(Object state change records)

—————

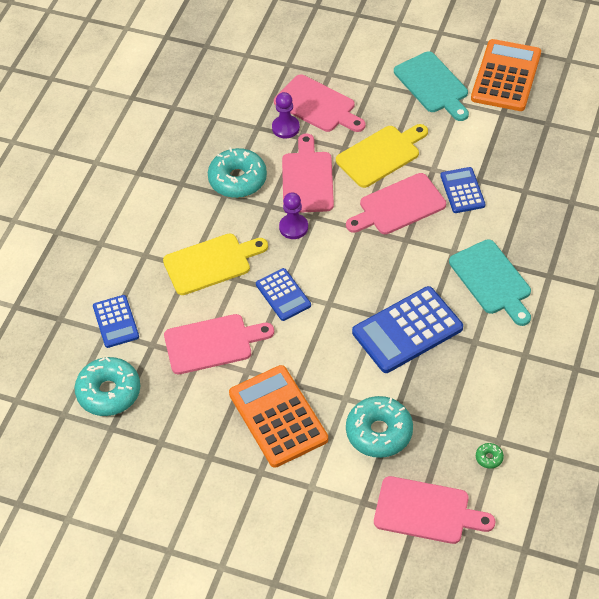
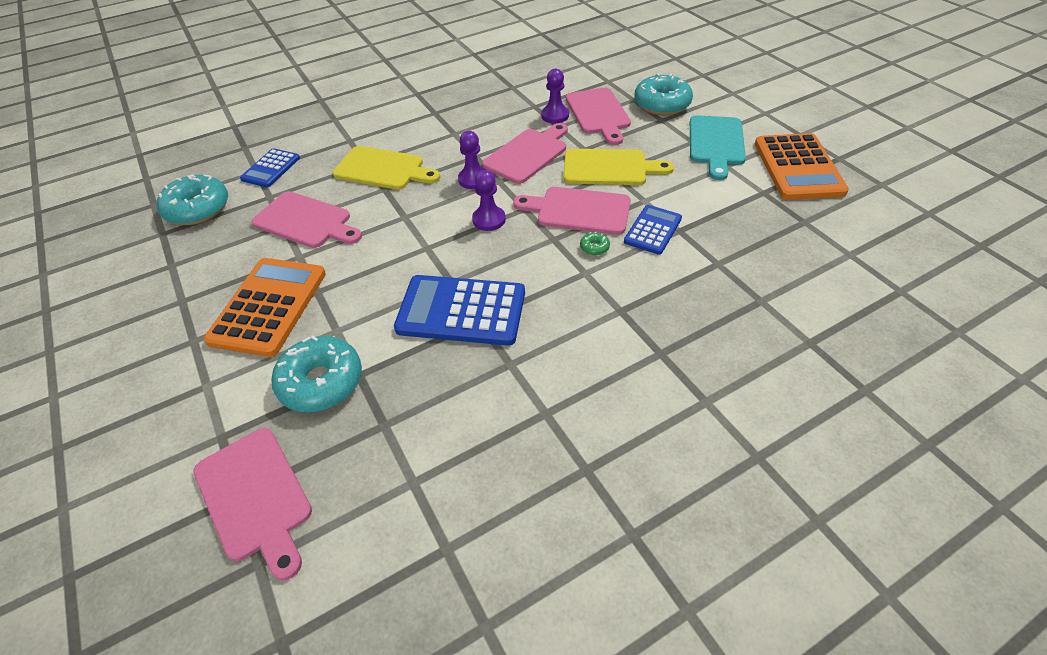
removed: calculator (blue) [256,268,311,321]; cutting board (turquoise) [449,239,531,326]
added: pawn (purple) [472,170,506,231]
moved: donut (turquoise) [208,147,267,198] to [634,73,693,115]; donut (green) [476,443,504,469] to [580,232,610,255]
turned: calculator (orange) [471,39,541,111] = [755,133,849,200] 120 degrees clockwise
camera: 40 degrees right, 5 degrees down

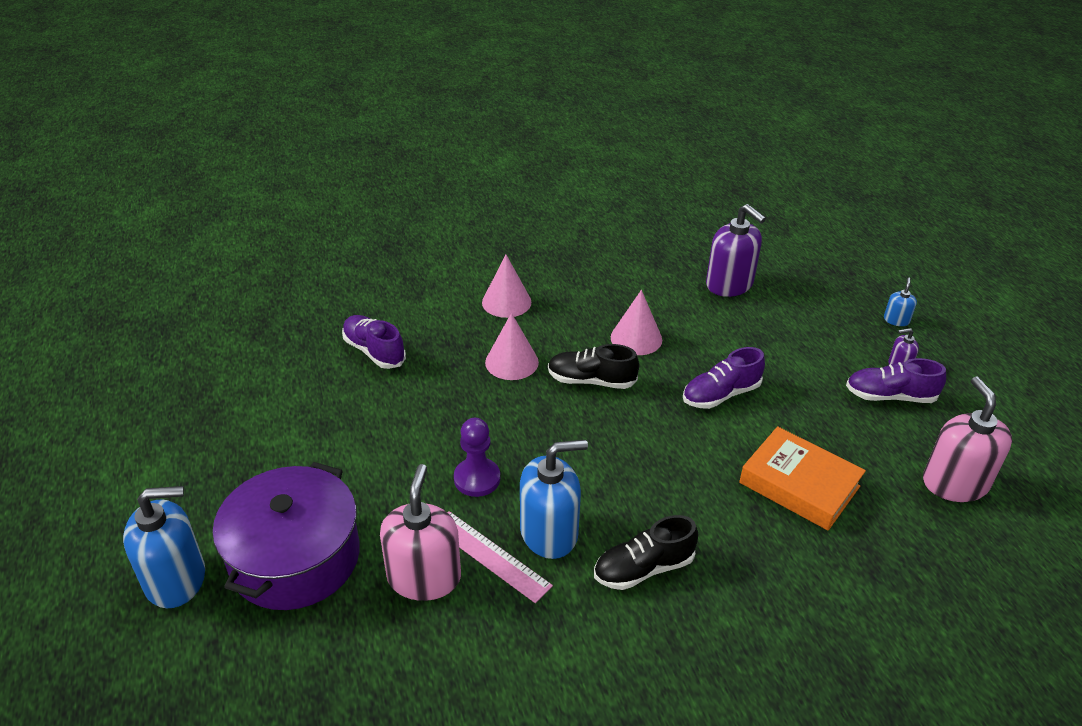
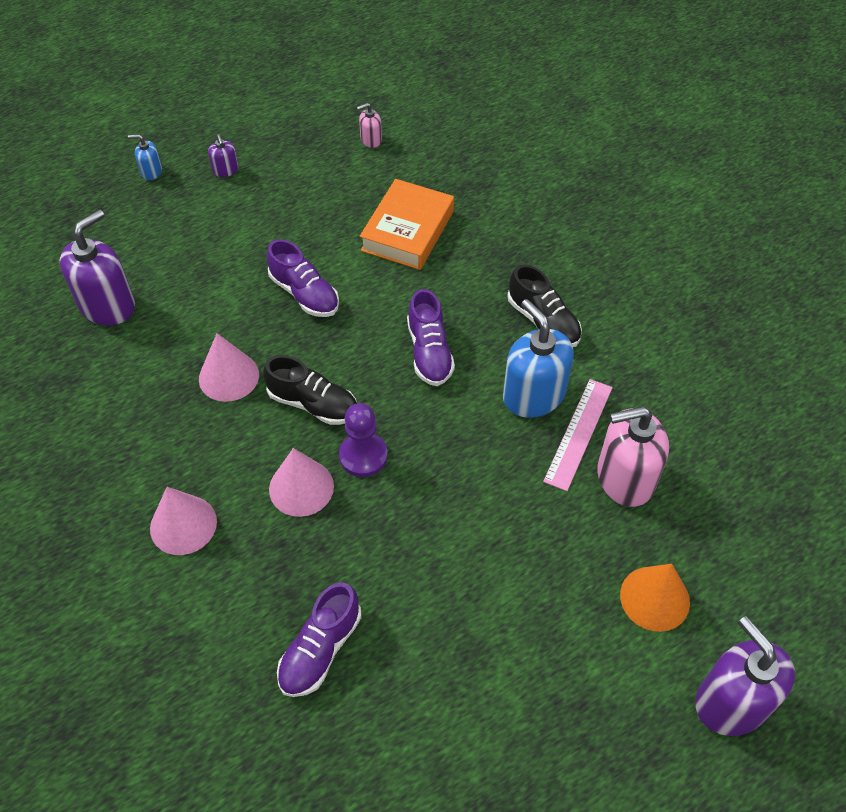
moved: pawn (purple) [454,418,500,497] to [339,403,388,477]; shoe (purple) [846,358,946,403] to [407,289,455,386]
replaced: pot (purple) [212,462,360,610] to cone (orange) [620,564,690,632]
recoloured: soap dispenser (blue) [123,486,205,608] to soap dispenser (purple) [695,616,795,736]
turned: shoe (black) [548,344,639,389] = [263,355,357,425] 60 degrees counterclockwise
resized: soap dispenser (pink) [923,376,1012,502] = [357,103,382,148] x0.47
camera: 105 degrees left, 15 degrees up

—————

Work to complete: Retrieve every line above holding the word "calculator".

Answer section:
removed: calculator (blue) [256,268,311,321]; cutting board (turquoise) [449,239,531,326]
turned: calculator (orange) [471,39,541,111] = [755,133,849,200] 120 degrees clockwise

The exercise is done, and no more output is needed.